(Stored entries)
## Start

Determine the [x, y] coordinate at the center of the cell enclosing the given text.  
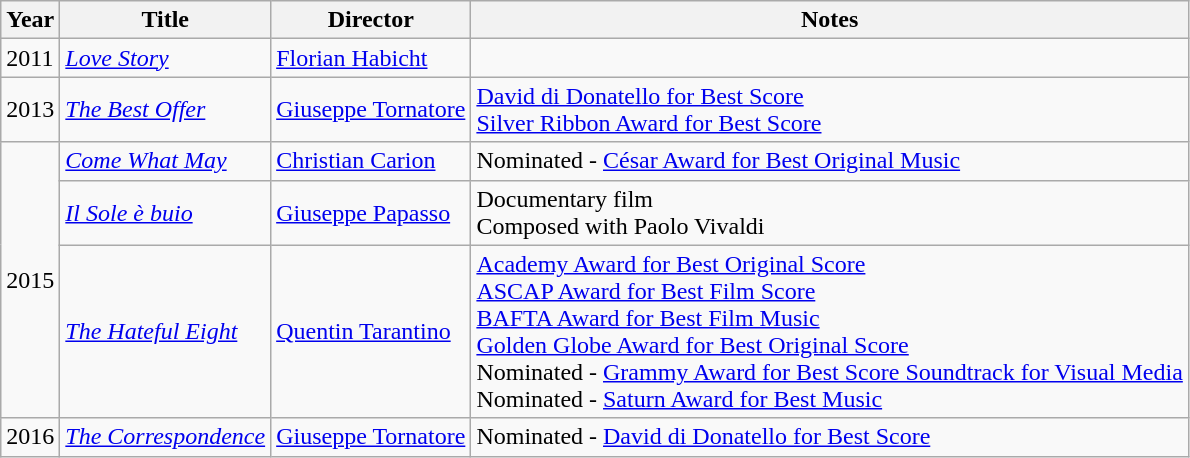
The Hateful Eight [166, 332]
Notes [830, 20]
Nominated - David di Donatello for Best Score [830, 437]
Florian Habicht [371, 58]
Il Sole è buio [166, 212]
2013 [30, 110]
Year [30, 20]
Nominated - César Award for Best Original Music [830, 161]
Giuseppe Papasso [371, 212]
Title [166, 20]
2011 [30, 58]
2015 [30, 280]
Love Story [166, 58]
Quentin Tarantino [371, 332]
David di Donatello for Best ScoreSilver Ribbon Award for Best Score [830, 110]
The Correspondence [166, 437]
Christian Carion [371, 161]
2016 [30, 437]
Documentary filmComposed with Paolo Vivaldi [830, 212]
The Best Offer [166, 110]
Director [371, 20]
Come What May [166, 161]
Search for the cell housing the specified text and yield its (x, y) center coordinate. 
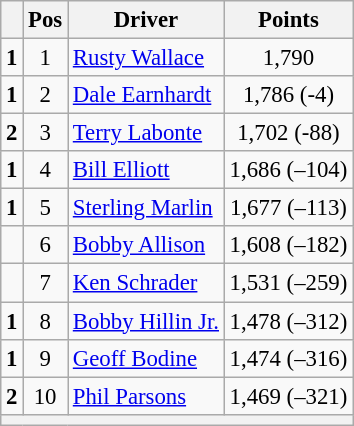
1,686 (–104) (288, 170)
Bill Elliott (146, 170)
Geoff Bodine (146, 358)
Sterling Marlin (146, 208)
Bobby Hillin Jr. (146, 321)
Phil Parsons (146, 396)
1,478 (–312) (288, 321)
Terry Labonte (146, 133)
4 (46, 170)
8 (46, 321)
1,786 (-4) (288, 95)
1,790 (288, 58)
10 (46, 396)
9 (46, 358)
Dale Earnhardt (146, 95)
7 (46, 283)
1,474 (–316) (288, 358)
Bobby Allison (146, 245)
5 (46, 208)
6 (46, 245)
3 (46, 133)
Rusty Wallace (146, 58)
Ken Schrader (146, 283)
Points (288, 20)
Driver (146, 20)
1,702 (-88) (288, 133)
1,469 (–321) (288, 396)
1,677 (–113) (288, 208)
Pos (46, 20)
1,608 (–182) (288, 245)
1,531 (–259) (288, 283)
Return [X, Y] of the center of cell containing provided text 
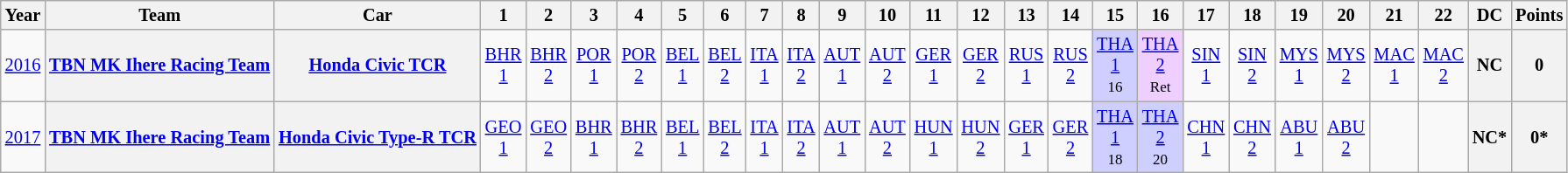
Points [1539, 15]
19 [1299, 15]
GEO2 [548, 138]
NC [1489, 66]
POR2 [639, 66]
21 [1395, 15]
HUN2 [981, 138]
SIN1 [1205, 66]
2016 [23, 66]
THA2Ret [1161, 66]
10 [887, 15]
0* [1539, 138]
14 [1070, 15]
SIN2 [1253, 66]
6 [724, 15]
Honda Civic Type-R TCR [378, 138]
3 [594, 15]
DC [1489, 15]
Honda Civic TCR [378, 66]
5 [682, 15]
12 [981, 15]
18 [1253, 15]
NC* [1489, 138]
MYS1 [1299, 66]
22 [1444, 15]
15 [1115, 15]
2 [548, 15]
16 [1161, 15]
9 [843, 15]
20 [1346, 15]
2017 [23, 138]
0 [1539, 66]
ABU1 [1299, 138]
RUS2 [1070, 66]
HUN1 [934, 138]
POR1 [594, 66]
ABU2 [1346, 138]
1 [504, 15]
GEO1 [504, 138]
Year [23, 15]
13 [1026, 15]
THA220 [1161, 138]
Team [159, 15]
17 [1205, 15]
Car [378, 15]
CHN1 [1205, 138]
8 [802, 15]
MAC1 [1395, 66]
THA116 [1115, 66]
7 [765, 15]
MYS2 [1346, 66]
RUS1 [1026, 66]
THA118 [1115, 138]
4 [639, 15]
CHN2 [1253, 138]
MAC2 [1444, 66]
11 [934, 15]
Extract the (X, Y) coordinate from the center of the cell holding the provided text.  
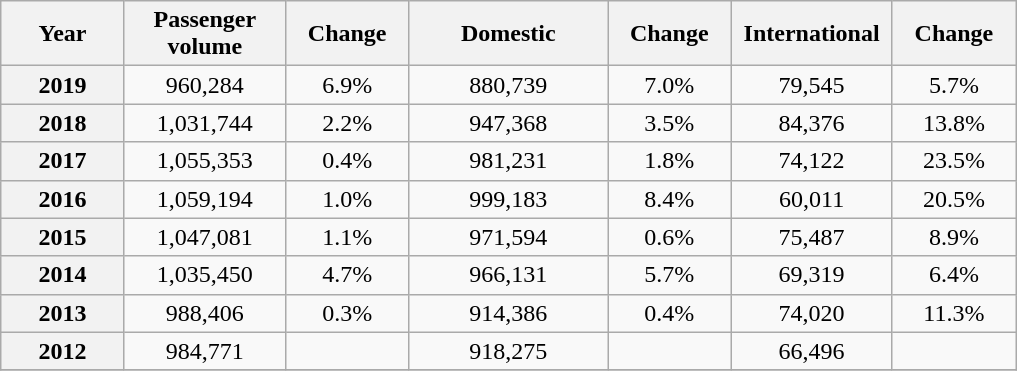
2015 (63, 237)
960,284 (204, 85)
Domestic (508, 34)
74,122 (812, 161)
4.7% (347, 275)
2013 (63, 313)
1.8% (670, 161)
1,035,450 (204, 275)
0.3% (347, 313)
66,496 (812, 351)
981,231 (508, 161)
914,386 (508, 313)
International (812, 34)
74,020 (812, 313)
8.4% (670, 199)
1.0% (347, 199)
947,368 (508, 123)
2012 (63, 351)
20.5% (954, 199)
6.9% (347, 85)
2.2% (347, 123)
2019 (63, 85)
13.8% (954, 123)
7.0% (670, 85)
79,545 (812, 85)
1.1% (347, 237)
Year (63, 34)
8.9% (954, 237)
984,771 (204, 351)
2018 (63, 123)
2014 (63, 275)
60,011 (812, 199)
23.5% (954, 161)
988,406 (204, 313)
880,739 (508, 85)
2017 (63, 161)
2016 (63, 199)
1,047,081 (204, 237)
3.5% (670, 123)
84,376 (812, 123)
1,059,194 (204, 199)
69,319 (812, 275)
971,594 (508, 237)
1,031,744 (204, 123)
1,055,353 (204, 161)
11.3% (954, 313)
75,487 (812, 237)
6.4% (954, 275)
Passenger volume (204, 34)
0.6% (670, 237)
966,131 (508, 275)
999,183 (508, 199)
918,275 (508, 351)
Identify which cell holds the provided text, then report its [x, y] central coordinate. 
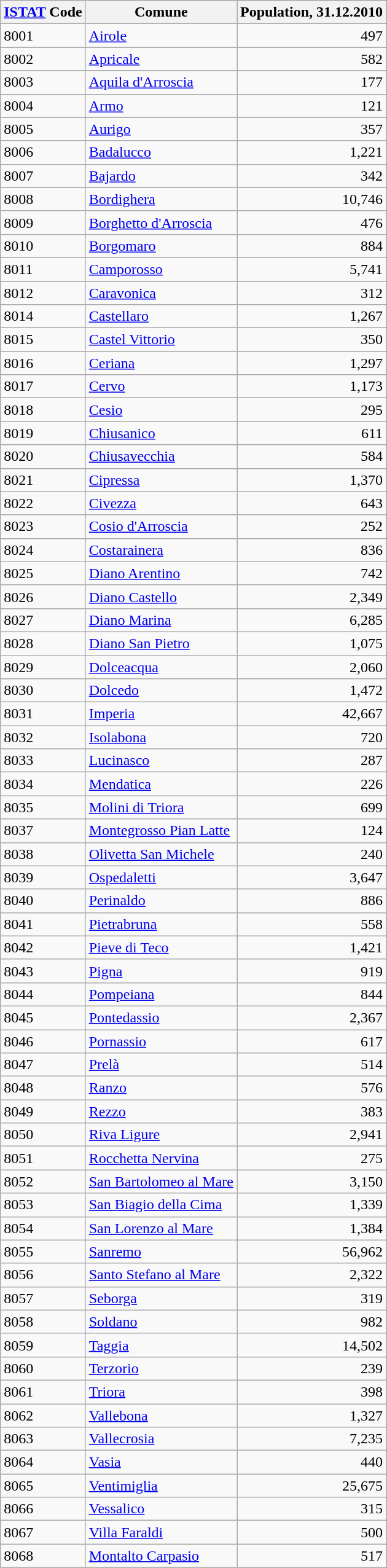
8022 [43, 503]
8065 [43, 1485]
Castel Vittorio [161, 340]
398 [312, 1391]
8014 [43, 316]
177 [312, 82]
8035 [43, 807]
8004 [43, 106]
8042 [43, 947]
8032 [43, 737]
8003 [43, 82]
10,746 [312, 199]
5,741 [312, 269]
Sanremo [161, 1251]
Armo [161, 106]
8058 [43, 1321]
Ospedaletti [161, 877]
Caravonica [161, 293]
8026 [43, 596]
8024 [43, 550]
357 [312, 129]
Diano Arentino [161, 573]
121 [312, 106]
1,267 [312, 316]
ISTAT Code [43, 12]
Seborga [161, 1298]
1,421 [312, 947]
8007 [43, 176]
Ceriana [161, 363]
558 [312, 924]
8067 [43, 1532]
Molini di Triora [161, 807]
Cervo [161, 386]
Chiusanico [161, 433]
8044 [43, 994]
8051 [43, 1158]
Civezza [161, 503]
Cipressa [161, 480]
8031 [43, 714]
8015 [43, 340]
350 [312, 340]
8010 [43, 246]
8050 [43, 1135]
8021 [43, 480]
239 [312, 1368]
8068 [43, 1555]
Pompeiana [161, 994]
8049 [43, 1111]
Aurigo [161, 129]
611 [312, 433]
884 [312, 246]
Triora [161, 1391]
Dolcedo [161, 690]
514 [312, 1065]
8005 [43, 129]
2,367 [312, 1017]
8016 [43, 363]
Montegrosso Pian Latte [161, 831]
Airole [161, 36]
8028 [43, 643]
8033 [43, 760]
8017 [43, 386]
San Bartolomeo al Mare [161, 1181]
Montalto Carpasio [161, 1555]
226 [312, 784]
Taggia [161, 1345]
Chiusavecchia [161, 456]
Riva Ligure [161, 1135]
8066 [43, 1509]
8054 [43, 1228]
1,384 [312, 1228]
Apricale [161, 59]
8057 [43, 1298]
Cosio d'Arroscia [161, 526]
699 [312, 807]
6,285 [312, 620]
Diano Castello [161, 596]
8011 [43, 269]
2,349 [312, 596]
Ventimiglia [161, 1485]
8052 [43, 1181]
720 [312, 737]
56,962 [312, 1251]
Vasia [161, 1462]
8008 [43, 199]
312 [312, 293]
584 [312, 456]
8046 [43, 1041]
8064 [43, 1462]
1,075 [312, 643]
8019 [43, 433]
Bordighera [161, 199]
8041 [43, 924]
Soldano [161, 1321]
Population, 31.12.2010 [312, 12]
643 [312, 503]
8053 [43, 1205]
1,327 [312, 1415]
8040 [43, 901]
Diano San Pietro [161, 643]
252 [312, 526]
2,941 [312, 1135]
124 [312, 831]
Villa Faraldi [161, 1532]
42,667 [312, 714]
8055 [43, 1251]
8009 [43, 222]
1,297 [312, 363]
886 [312, 901]
8012 [43, 293]
240 [312, 854]
982 [312, 1321]
Pigna [161, 971]
Castellaro [161, 316]
8034 [43, 784]
Borgomaro [161, 246]
8038 [43, 854]
844 [312, 994]
8027 [43, 620]
319 [312, 1298]
1,173 [312, 386]
8047 [43, 1065]
476 [312, 222]
3,150 [312, 1181]
San Biagio della Cima [161, 1205]
1,370 [312, 480]
7,235 [312, 1439]
8056 [43, 1275]
8037 [43, 831]
8020 [43, 456]
Bajardo [161, 176]
Terzorio [161, 1368]
Pornassio [161, 1041]
617 [312, 1041]
Ranzo [161, 1088]
Badalucco [161, 152]
582 [312, 59]
2,060 [312, 666]
Costarainera [161, 550]
8025 [43, 573]
Santo Stefano al Mare [161, 1275]
Olivetta San Michele [161, 854]
Rezzo [161, 1111]
8006 [43, 152]
517 [312, 1555]
315 [312, 1509]
8030 [43, 690]
2,322 [312, 1275]
8039 [43, 877]
440 [312, 1462]
San Lorenzo al Mare [161, 1228]
576 [312, 1088]
Imperia [161, 714]
8023 [43, 526]
1,339 [312, 1205]
8060 [43, 1368]
8001 [43, 36]
497 [312, 36]
Isolabona [161, 737]
295 [312, 410]
Pontedassio [161, 1017]
8045 [43, 1017]
383 [312, 1111]
342 [312, 176]
Pieve di Teco [161, 947]
Diano Marina [161, 620]
8063 [43, 1439]
500 [312, 1532]
Camporosso [161, 269]
14,502 [312, 1345]
Pietrabruna [161, 924]
Comune [161, 12]
Perinaldo [161, 901]
8029 [43, 666]
1,221 [312, 152]
8043 [43, 971]
Borghetto d'Arroscia [161, 222]
Vessalico [161, 1509]
Rocchetta Nervina [161, 1158]
Mendatica [161, 784]
Dolceacqua [161, 666]
8062 [43, 1415]
1,472 [312, 690]
287 [312, 760]
742 [312, 573]
Vallecrosia [161, 1439]
836 [312, 550]
8018 [43, 410]
25,675 [312, 1485]
8061 [43, 1391]
Lucinasco [161, 760]
Cesio [161, 410]
8059 [43, 1345]
275 [312, 1158]
Prelà [161, 1065]
8048 [43, 1088]
Aquila d'Arroscia [161, 82]
919 [312, 971]
8002 [43, 59]
3,647 [312, 877]
Vallebona [161, 1415]
From the cell containing the given text, extract its center point as (X, Y) coordinate. 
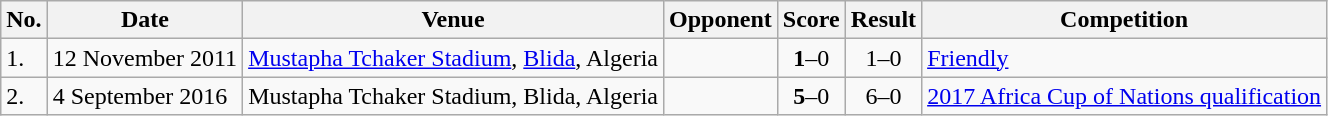
Date (144, 20)
1. (24, 58)
Venue (454, 20)
5–0 (811, 96)
Friendly (1124, 58)
Competition (1124, 20)
No. (24, 20)
12 November 2011 (144, 58)
4 September 2016 (144, 96)
Opponent (720, 20)
2. (24, 96)
Result (883, 20)
6–0 (883, 96)
2017 Africa Cup of Nations qualification (1124, 96)
Score (811, 20)
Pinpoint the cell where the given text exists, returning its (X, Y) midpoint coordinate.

## End

§ **SHORT TASK**:
Please reproduce the records above word for word, from the line with "Points [1539, 15]" to the line with "Extract the (X, Y)", both ends included.

§ **THE ANSWER**:
Points [1539, 15]
19 [1299, 15]
GEO2 [548, 138]
NC [1489, 66]
POR2 [639, 66]
21 [1395, 15]
HUN2 [981, 138]
SIN1 [1205, 66]
2016 [23, 66]
THA2Ret [1161, 66]
10 [887, 15]
0* [1539, 138]
14 [1070, 15]
SIN2 [1253, 66]
6 [724, 15]
Honda Civic Type-R TCR [378, 138]
3 [594, 15]
DC [1489, 15]
Honda Civic TCR [378, 66]
5 [682, 15]
12 [981, 15]
18 [1253, 15]
NC* [1489, 138]
MYS1 [1299, 66]
22 [1444, 15]
15 [1115, 15]
2 [548, 15]
16 [1161, 15]
9 [843, 15]
20 [1346, 15]
2017 [23, 138]
0 [1539, 66]
ABU1 [1299, 138]
RUS2 [1070, 66]
HUN1 [934, 138]
POR1 [594, 66]
ABU2 [1346, 138]
1 [504, 15]
GEO1 [504, 138]
Year [23, 15]
13 [1026, 15]
THA220 [1161, 138]
Team [159, 15]
17 [1205, 15]
Car [378, 15]
CHN1 [1205, 138]
8 [802, 15]
MAC1 [1395, 66]
THA116 [1115, 66]
7 [765, 15]
MYS2 [1346, 66]
RUS1 [1026, 66]
THA118 [1115, 138]
4 [639, 15]
CHN2 [1253, 138]
MAC2 [1444, 66]
11 [934, 15]
Extract the (X, Y) coordinate from the center of the cell holding the provided text.  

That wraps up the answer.